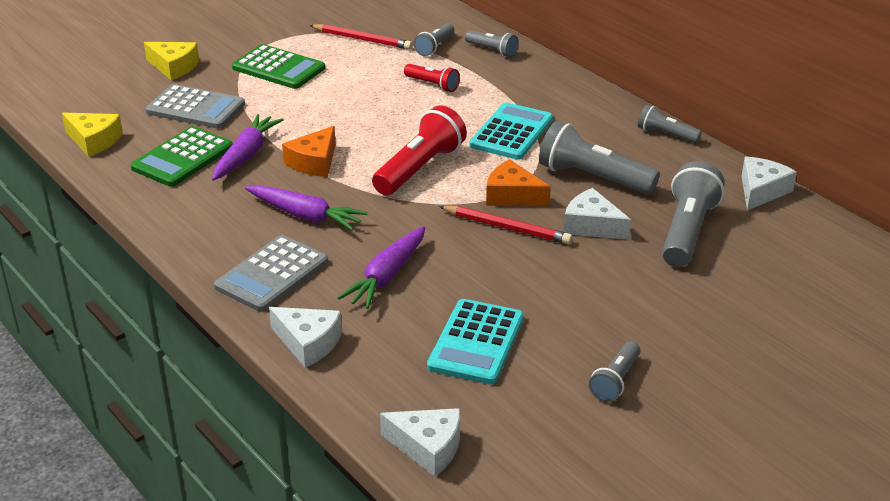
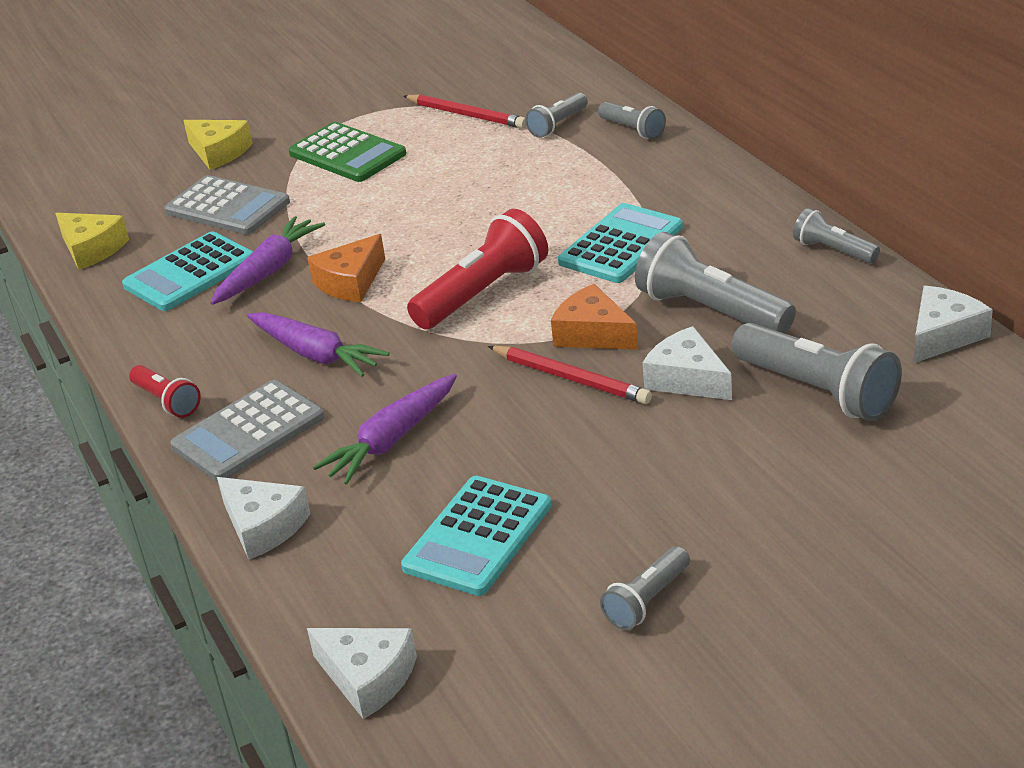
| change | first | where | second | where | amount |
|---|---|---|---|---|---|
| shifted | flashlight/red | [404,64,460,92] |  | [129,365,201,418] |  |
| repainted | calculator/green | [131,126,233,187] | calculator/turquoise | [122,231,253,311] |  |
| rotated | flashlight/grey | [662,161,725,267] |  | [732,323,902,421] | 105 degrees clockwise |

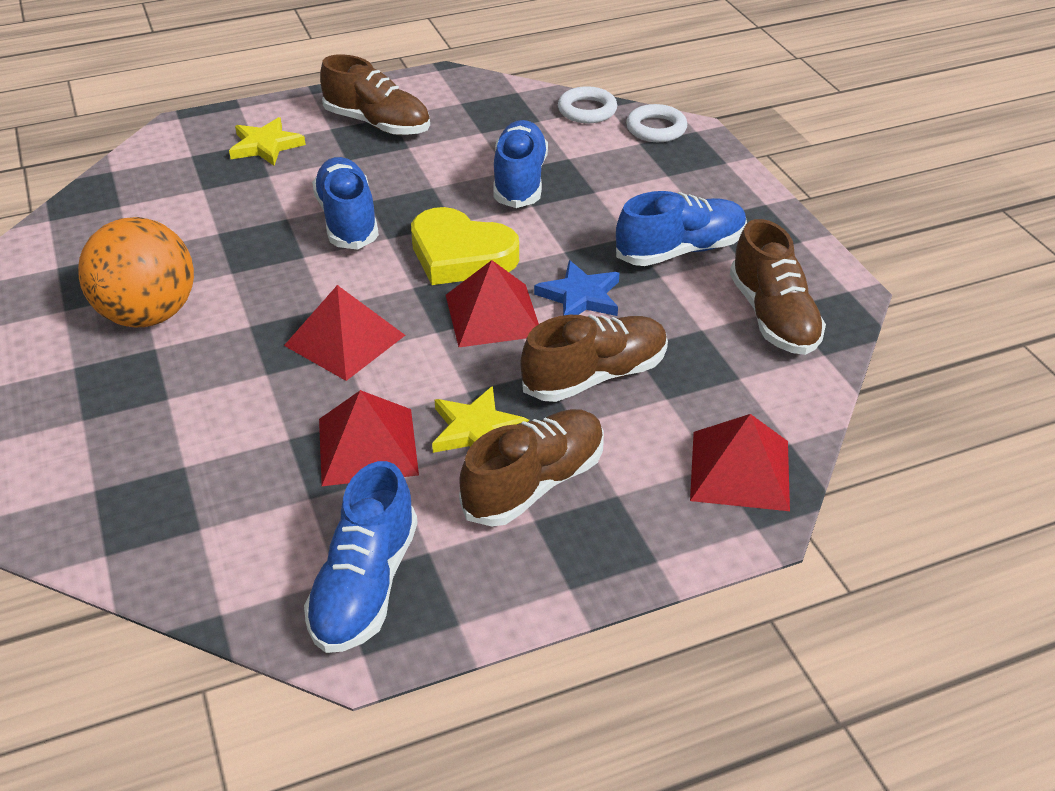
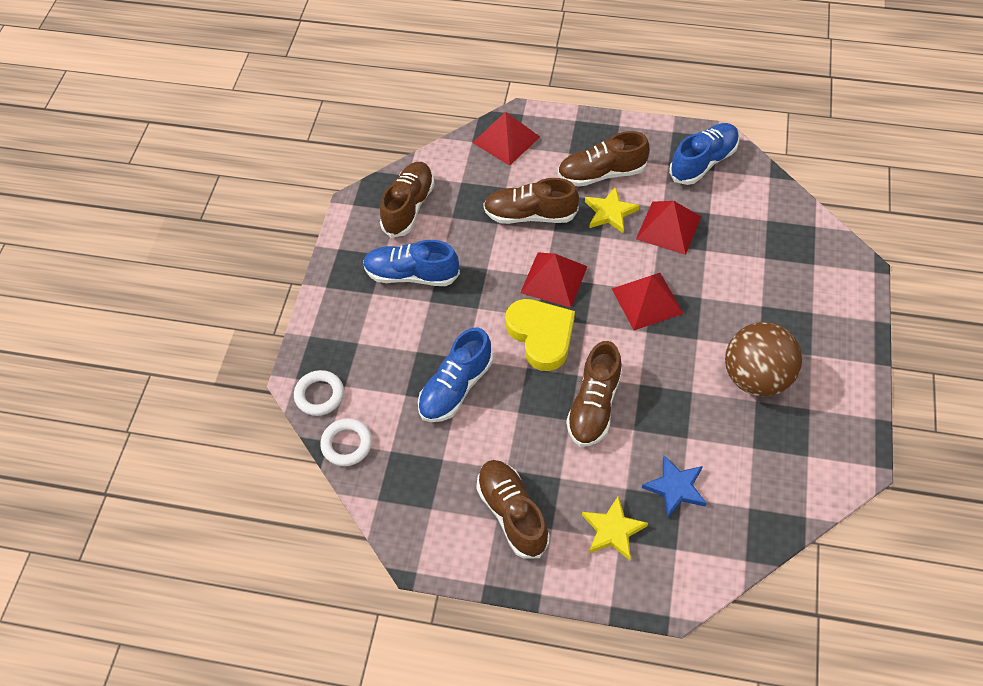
| change | first | where | second | where | amount |
|---|---|---|---|---|---|
| shifted | star/blue | [534,260,619,316] |  | [642,455,707,517] |  |
| repainted | ball/orange | [78,217,194,328] | ball/brown | [725,322,802,396] |  |
| repainted | shoe/blue | [312,157,379,249] | shoe/brown | [566,341,622,447] |  |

☆ ☆ ☆ ☆ ☆ ☆ ☆

== Directions ==
Although the entries contain pictures, reproduce only the rest, exactly as written.

== Reply ==
| change | first | where | second | where | amount |
|---|---|---|---|---|---|
| shifted | flashlight/red | [404,64,460,92] |  | [129,365,201,418] |  |
| repainted | calculator/green | [131,126,233,187] | calculator/turquoise | [122,231,253,311] |  |
| rotated | flashlight/grey | [662,161,725,267] |  | [732,323,902,421] | 105 degrees clockwise |

| change | first | where | second | where | amount |
|---|---|---|---|---|---|
| shifted | star/blue | [534,260,619,316] |  | [642,455,707,517] |  |
| repainted | ball/orange | [78,217,194,328] | ball/brown | [725,322,802,396] |  |
| repainted | shoe/blue | [312,157,379,249] | shoe/brown | [566,341,622,447] |  |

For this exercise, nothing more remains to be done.